Task description: Set down each entry exactly as it stands, without altering a single character.

Given records:
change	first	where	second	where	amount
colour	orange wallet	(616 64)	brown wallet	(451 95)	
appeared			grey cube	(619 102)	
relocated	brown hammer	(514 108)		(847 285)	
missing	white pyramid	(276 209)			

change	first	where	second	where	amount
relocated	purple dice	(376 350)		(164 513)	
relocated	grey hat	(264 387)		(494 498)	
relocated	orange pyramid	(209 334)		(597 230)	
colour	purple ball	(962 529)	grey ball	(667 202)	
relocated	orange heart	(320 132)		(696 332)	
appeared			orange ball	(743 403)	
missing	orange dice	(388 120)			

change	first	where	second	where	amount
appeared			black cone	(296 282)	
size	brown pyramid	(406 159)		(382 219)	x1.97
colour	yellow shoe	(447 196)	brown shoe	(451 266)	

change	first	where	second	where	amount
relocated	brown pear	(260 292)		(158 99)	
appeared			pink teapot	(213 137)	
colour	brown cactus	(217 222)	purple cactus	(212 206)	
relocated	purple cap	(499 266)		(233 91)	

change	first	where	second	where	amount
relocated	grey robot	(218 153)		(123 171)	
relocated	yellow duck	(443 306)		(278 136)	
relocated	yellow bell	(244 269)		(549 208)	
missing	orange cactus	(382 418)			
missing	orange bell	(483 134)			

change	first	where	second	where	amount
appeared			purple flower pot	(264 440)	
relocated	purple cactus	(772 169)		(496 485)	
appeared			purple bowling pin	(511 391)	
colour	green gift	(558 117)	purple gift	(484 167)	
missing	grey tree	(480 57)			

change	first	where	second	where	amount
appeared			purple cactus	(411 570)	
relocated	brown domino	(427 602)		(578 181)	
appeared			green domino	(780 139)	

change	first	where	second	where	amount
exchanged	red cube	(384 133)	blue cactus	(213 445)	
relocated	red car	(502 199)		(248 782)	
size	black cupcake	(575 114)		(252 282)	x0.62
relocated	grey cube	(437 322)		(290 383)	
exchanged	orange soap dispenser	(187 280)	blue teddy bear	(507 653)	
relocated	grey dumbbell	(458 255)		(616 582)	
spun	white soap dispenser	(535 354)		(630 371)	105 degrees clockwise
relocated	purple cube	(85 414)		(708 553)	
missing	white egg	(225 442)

Result for this exercise:
change	first	where	second	where	amount
colour	orange wallet	(616 64)	brown wallet	(451 95)	
appeared			grey cube	(619 102)	
relocated	brown hammer	(514 108)		(847 285)	
missing	white pyramid	(276 209)			

change	first	where	second	where	amount
relocated	purple dice	(376 350)		(164 513)	
relocated	grey hat	(264 387)		(494 498)	
relocated	orange pyramid	(209 334)		(597 230)	
colour	purple ball	(962 529)	grey ball	(667 202)	
relocated	orange heart	(320 132)		(696 332)	
appeared			orange ball	(743 403)	
missing	orange dice	(388 120)			

change	first	where	second	where	amount
appeared			black cone	(296 282)	
size	brown pyramid	(406 159)		(382 219)	x1.97
colour	yellow shoe	(447 196)	brown shoe	(451 266)	

change	first	where	second	where	amount
relocated	brown pear	(260 292)		(158 99)	
appeared			pink teapot	(213 137)	
colour	brown cactus	(217 222)	purple cactus	(212 206)	
relocated	purple cap	(499 266)		(233 91)	

change	first	where	second	where	amount
relocated	grey robot	(218 153)		(123 171)	
relocated	yellow duck	(443 306)		(278 136)	
relocated	yellow bell	(244 269)		(549 208)	
missing	orange cactus	(382 418)			
missing	orange bell	(483 134)			

change	first	where	second	where	amount
appeared			purple flower pot	(264 440)	
relocated	purple cactus	(772 169)		(496 485)	
appeared			purple bowling pin	(511 391)	
colour	green gift	(558 117)	purple gift	(484 167)	
missing	grey tree	(480 57)			

change	first	where	second	where	amount
appeared			purple cactus	(411 570)	
relocated	brown domino	(427 602)		(578 181)	
appeared			green domino	(780 139)	

change	first	where	second	where	amount
exchanged	red cube	(384 133)	blue cactus	(213 445)	
relocated	red car	(502 199)		(248 782)	
size	black cupcake	(575 114)		(252 282)	x0.62
relocated	grey cube	(437 322)		(290 383)	
exchanged	orange soap dispenser	(187 280)	blue teddy bear	(507 653)	
relocated	grey dumbbell	(458 255)		(616 582)	
spun	white soap dispenser	(535 354)		(630 371)	105 degrees clockwise
relocated	purple cube	(85 414)		(708 553)	
missing	white egg	(225 442)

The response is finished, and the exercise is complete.